> EXERCISE BRIEF
Transcribe all of the data exactly, leaving nothing out.

> EXTRACTED ENTRIES
__________________________________________________
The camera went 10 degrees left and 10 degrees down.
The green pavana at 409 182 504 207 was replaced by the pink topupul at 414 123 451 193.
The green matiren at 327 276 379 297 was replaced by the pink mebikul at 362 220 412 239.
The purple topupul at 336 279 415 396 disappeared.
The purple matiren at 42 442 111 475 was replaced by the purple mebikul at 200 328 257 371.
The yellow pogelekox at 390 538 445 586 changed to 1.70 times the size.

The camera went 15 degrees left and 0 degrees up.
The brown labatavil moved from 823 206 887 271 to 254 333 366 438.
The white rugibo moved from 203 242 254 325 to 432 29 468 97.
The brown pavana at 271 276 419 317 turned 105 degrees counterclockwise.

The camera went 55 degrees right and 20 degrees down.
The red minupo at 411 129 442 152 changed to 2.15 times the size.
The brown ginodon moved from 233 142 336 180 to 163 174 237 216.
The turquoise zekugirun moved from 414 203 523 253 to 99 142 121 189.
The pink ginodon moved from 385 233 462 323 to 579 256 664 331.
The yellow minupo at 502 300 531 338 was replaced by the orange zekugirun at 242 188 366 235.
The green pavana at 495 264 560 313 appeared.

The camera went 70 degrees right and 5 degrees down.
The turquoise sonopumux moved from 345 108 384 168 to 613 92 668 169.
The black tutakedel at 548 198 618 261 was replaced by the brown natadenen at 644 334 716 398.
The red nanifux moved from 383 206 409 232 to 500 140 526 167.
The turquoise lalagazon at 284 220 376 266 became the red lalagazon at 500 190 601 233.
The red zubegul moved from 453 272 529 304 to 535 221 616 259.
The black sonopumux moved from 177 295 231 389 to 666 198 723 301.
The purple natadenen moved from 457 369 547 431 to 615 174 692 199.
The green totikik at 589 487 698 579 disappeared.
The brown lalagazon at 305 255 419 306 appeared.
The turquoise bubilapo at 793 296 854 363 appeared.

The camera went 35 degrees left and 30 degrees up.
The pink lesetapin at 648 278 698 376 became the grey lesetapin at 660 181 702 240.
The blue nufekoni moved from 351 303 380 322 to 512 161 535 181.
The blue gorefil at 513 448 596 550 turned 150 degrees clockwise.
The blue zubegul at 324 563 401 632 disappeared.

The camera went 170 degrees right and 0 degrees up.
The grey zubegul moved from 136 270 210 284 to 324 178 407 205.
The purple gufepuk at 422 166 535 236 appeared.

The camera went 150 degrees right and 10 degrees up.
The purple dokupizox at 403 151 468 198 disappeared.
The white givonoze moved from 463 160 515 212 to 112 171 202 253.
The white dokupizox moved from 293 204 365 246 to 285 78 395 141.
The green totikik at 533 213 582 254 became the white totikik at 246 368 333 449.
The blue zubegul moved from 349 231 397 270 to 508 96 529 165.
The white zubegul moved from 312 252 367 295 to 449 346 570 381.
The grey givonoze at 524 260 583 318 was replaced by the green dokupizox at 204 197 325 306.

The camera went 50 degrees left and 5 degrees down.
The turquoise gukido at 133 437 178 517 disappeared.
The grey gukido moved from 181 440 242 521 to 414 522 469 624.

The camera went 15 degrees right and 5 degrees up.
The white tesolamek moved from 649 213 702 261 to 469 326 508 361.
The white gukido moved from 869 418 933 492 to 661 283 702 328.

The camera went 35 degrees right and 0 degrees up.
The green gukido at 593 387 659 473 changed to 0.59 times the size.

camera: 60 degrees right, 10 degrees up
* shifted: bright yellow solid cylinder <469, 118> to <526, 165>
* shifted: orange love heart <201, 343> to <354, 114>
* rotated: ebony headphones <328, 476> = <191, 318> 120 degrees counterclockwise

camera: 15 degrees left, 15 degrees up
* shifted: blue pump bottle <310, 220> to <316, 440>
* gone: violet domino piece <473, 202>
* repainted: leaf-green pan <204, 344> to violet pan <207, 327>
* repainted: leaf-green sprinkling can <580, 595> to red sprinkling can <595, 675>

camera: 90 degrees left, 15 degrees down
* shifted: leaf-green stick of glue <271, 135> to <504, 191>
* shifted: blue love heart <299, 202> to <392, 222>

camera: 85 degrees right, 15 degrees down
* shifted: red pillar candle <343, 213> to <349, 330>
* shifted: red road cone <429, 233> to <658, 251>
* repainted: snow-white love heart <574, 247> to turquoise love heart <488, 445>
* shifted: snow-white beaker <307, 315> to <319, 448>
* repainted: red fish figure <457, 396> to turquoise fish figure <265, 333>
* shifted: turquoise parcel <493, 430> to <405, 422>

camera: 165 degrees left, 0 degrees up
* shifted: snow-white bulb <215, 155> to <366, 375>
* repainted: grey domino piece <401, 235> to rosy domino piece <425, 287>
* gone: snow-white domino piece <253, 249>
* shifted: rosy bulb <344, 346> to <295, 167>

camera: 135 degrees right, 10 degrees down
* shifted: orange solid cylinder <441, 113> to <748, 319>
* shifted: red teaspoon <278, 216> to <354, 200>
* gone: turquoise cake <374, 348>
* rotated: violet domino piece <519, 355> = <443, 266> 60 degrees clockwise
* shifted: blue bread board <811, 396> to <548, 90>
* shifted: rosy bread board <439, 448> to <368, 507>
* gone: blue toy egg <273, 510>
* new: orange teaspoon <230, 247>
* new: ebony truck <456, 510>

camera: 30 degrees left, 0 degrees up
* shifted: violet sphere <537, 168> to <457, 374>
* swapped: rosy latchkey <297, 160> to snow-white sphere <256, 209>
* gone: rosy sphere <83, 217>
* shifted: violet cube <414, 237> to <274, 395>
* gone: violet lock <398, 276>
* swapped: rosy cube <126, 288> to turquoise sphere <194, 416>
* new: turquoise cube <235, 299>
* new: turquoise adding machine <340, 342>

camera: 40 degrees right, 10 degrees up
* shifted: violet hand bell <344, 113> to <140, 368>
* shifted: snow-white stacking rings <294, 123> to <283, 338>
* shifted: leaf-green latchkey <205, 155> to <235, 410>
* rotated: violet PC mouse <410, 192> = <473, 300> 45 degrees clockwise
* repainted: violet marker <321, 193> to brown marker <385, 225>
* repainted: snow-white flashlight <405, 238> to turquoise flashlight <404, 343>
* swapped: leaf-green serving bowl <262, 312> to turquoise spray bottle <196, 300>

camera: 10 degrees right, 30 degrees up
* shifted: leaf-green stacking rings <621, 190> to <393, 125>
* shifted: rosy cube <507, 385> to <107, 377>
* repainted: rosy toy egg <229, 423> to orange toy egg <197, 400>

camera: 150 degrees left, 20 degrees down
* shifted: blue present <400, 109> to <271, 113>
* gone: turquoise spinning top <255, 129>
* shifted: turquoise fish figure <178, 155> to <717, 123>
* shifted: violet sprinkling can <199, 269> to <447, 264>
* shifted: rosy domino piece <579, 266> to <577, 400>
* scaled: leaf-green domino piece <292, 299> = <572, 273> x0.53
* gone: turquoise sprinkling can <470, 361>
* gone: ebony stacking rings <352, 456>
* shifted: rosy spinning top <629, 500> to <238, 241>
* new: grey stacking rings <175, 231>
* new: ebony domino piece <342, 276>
__________________________________________________
> COMPLETED EXERCISE
The camera went 10 degrees left and 10 degrees down.
The green pavana at 409 182 504 207 was replaced by the pink topupul at 414 123 451 193.
The green matiren at 327 276 379 297 was replaced by the pink mebikul at 362 220 412 239.
The purple topupul at 336 279 415 396 disappeared.
The purple matiren at 42 442 111 475 was replaced by the purple mebikul at 200 328 257 371.
The yellow pogelekox at 390 538 445 586 changed to 1.70 times the size.

The camera went 15 degrees left and 0 degrees up.
The brown labatavil moved from 823 206 887 271 to 254 333 366 438.
The white rugibo moved from 203 242 254 325 to 432 29 468 97.
The brown pavana at 271 276 419 317 turned 105 degrees counterclockwise.

The camera went 55 degrees right and 20 degrees down.
The red minupo at 411 129 442 152 changed to 2.15 times the size.
The brown ginodon moved from 233 142 336 180 to 163 174 237 216.
The turquoise zekugirun moved from 414 203 523 253 to 99 142 121 189.
The pink ginodon moved from 385 233 462 323 to 579 256 664 331.
The yellow minupo at 502 300 531 338 was replaced by the orange zekugirun at 242 188 366 235.
The green pavana at 495 264 560 313 appeared.

The camera went 70 degrees right and 5 degrees down.
The turquoise sonopumux moved from 345 108 384 168 to 613 92 668 169.
The black tutakedel at 548 198 618 261 was replaced by the brown natadenen at 644 334 716 398.
The red nanifux moved from 383 206 409 232 to 500 140 526 167.
The turquoise lalagazon at 284 220 376 266 became the red lalagazon at 500 190 601 233.
The red zubegul moved from 453 272 529 304 to 535 221 616 259.
The black sonopumux moved from 177 295 231 389 to 666 198 723 301.
The purple natadenen moved from 457 369 547 431 to 615 174 692 199.
The green totikik at 589 487 698 579 disappeared.
The brown lalagazon at 305 255 419 306 appeared.
The turquoise bubilapo at 793 296 854 363 appeared.

The camera went 35 degrees left and 30 degrees up.
The pink lesetapin at 648 278 698 376 became the grey lesetapin at 660 181 702 240.
The blue nufekoni moved from 351 303 380 322 to 512 161 535 181.
The blue gorefil at 513 448 596 550 turned 150 degrees clockwise.
The blue zubegul at 324 563 401 632 disappeared.

The camera went 170 degrees right and 0 degrees up.
The grey zubegul moved from 136 270 210 284 to 324 178 407 205.
The purple gufepuk at 422 166 535 236 appeared.

The camera went 150 degrees right and 10 degrees up.
The purple dokupizox at 403 151 468 198 disappeared.
The white givonoze moved from 463 160 515 212 to 112 171 202 253.
The white dokupizox moved from 293 204 365 246 to 285 78 395 141.
The green totikik at 533 213 582 254 became the white totikik at 246 368 333 449.
The blue zubegul moved from 349 231 397 270 to 508 96 529 165.
The white zubegul moved from 312 252 367 295 to 449 346 570 381.
The grey givonoze at 524 260 583 318 was replaced by the green dokupizox at 204 197 325 306.

The camera went 50 degrees left and 5 degrees down.
The turquoise gukido at 133 437 178 517 disappeared.
The grey gukido moved from 181 440 242 521 to 414 522 469 624.

The camera went 15 degrees right and 5 degrees up.
The white tesolamek moved from 649 213 702 261 to 469 326 508 361.
The white gukido moved from 869 418 933 492 to 661 283 702 328.

The camera went 35 degrees right and 0 degrees up.
The green gukido at 593 387 659 473 changed to 0.59 times the size.

camera: 60 degrees right, 10 degrees up
* shifted: bright yellow solid cylinder <469, 118> to <526, 165>
* shifted: orange love heart <201, 343> to <354, 114>
* rotated: ebony headphones <328, 476> = <191, 318> 120 degrees counterclockwise

camera: 15 degrees left, 15 degrees up
* shifted: blue pump bottle <310, 220> to <316, 440>
* gone: violet domino piece <473, 202>
* repainted: leaf-green pan <204, 344> to violet pan <207, 327>
* repainted: leaf-green sprinkling can <580, 595> to red sprinkling can <595, 675>

camera: 90 degrees left, 15 degrees down
* shifted: leaf-green stick of glue <271, 135> to <504, 191>
* shifted: blue love heart <299, 202> to <392, 222>

camera: 85 degrees right, 15 degrees down
* shifted: red pillar candle <343, 213> to <349, 330>
* shifted: red road cone <429, 233> to <658, 251>
* repainted: snow-white love heart <574, 247> to turquoise love heart <488, 445>
* shifted: snow-white beaker <307, 315> to <319, 448>
* repainted: red fish figure <457, 396> to turquoise fish figure <265, 333>
* shifted: turquoise parcel <493, 430> to <405, 422>

camera: 165 degrees left, 0 degrees up
* shifted: snow-white bulb <215, 155> to <366, 375>
* repainted: grey domino piece <401, 235> to rosy domino piece <425, 287>
* gone: snow-white domino piece <253, 249>
* shifted: rosy bulb <344, 346> to <295, 167>

camera: 135 degrees right, 10 degrees down
* shifted: orange solid cylinder <441, 113> to <748, 319>
* shifted: red teaspoon <278, 216> to <354, 200>
* gone: turquoise cake <374, 348>
* rotated: violet domino piece <519, 355> = <443, 266> 60 degrees clockwise
* shifted: blue bread board <811, 396> to <548, 90>
* shifted: rosy bread board <439, 448> to <368, 507>
* gone: blue toy egg <273, 510>
* new: orange teaspoon <230, 247>
* new: ebony truck <456, 510>

camera: 30 degrees left, 0 degrees up
* shifted: violet sphere <537, 168> to <457, 374>
* swapped: rosy latchkey <297, 160> to snow-white sphere <256, 209>
* gone: rosy sphere <83, 217>
* shifted: violet cube <414, 237> to <274, 395>
* gone: violet lock <398, 276>
* swapped: rosy cube <126, 288> to turquoise sphere <194, 416>
* new: turquoise cube <235, 299>
* new: turquoise adding machine <340, 342>

camera: 40 degrees right, 10 degrees up
* shifted: violet hand bell <344, 113> to <140, 368>
* shifted: snow-white stacking rings <294, 123> to <283, 338>
* shifted: leaf-green latchkey <205, 155> to <235, 410>
* rotated: violet PC mouse <410, 192> = <473, 300> 45 degrees clockwise
* repainted: violet marker <321, 193> to brown marker <385, 225>
* repainted: snow-white flashlight <405, 238> to turquoise flashlight <404, 343>
* swapped: leaf-green serving bowl <262, 312> to turquoise spray bottle <196, 300>

camera: 10 degrees right, 30 degrees up
* shifted: leaf-green stacking rings <621, 190> to <393, 125>
* shifted: rosy cube <507, 385> to <107, 377>
* repainted: rosy toy egg <229, 423> to orange toy egg <197, 400>

camera: 150 degrees left, 20 degrees down
* shifted: blue present <400, 109> to <271, 113>
* gone: turquoise spinning top <255, 129>
* shifted: turquoise fish figure <178, 155> to <717, 123>
* shifted: violet sprinkling can <199, 269> to <447, 264>
* shifted: rosy domino piece <579, 266> to <577, 400>
* scaled: leaf-green domino piece <292, 299> = <572, 273> x0.53
* gone: turquoise sprinkling can <470, 361>
* gone: ebony stacking rings <352, 456>
* shifted: rosy spinning top <629, 500> to <238, 241>
* new: grey stacking rings <175, 231>
* new: ebony domino piece <342, 276>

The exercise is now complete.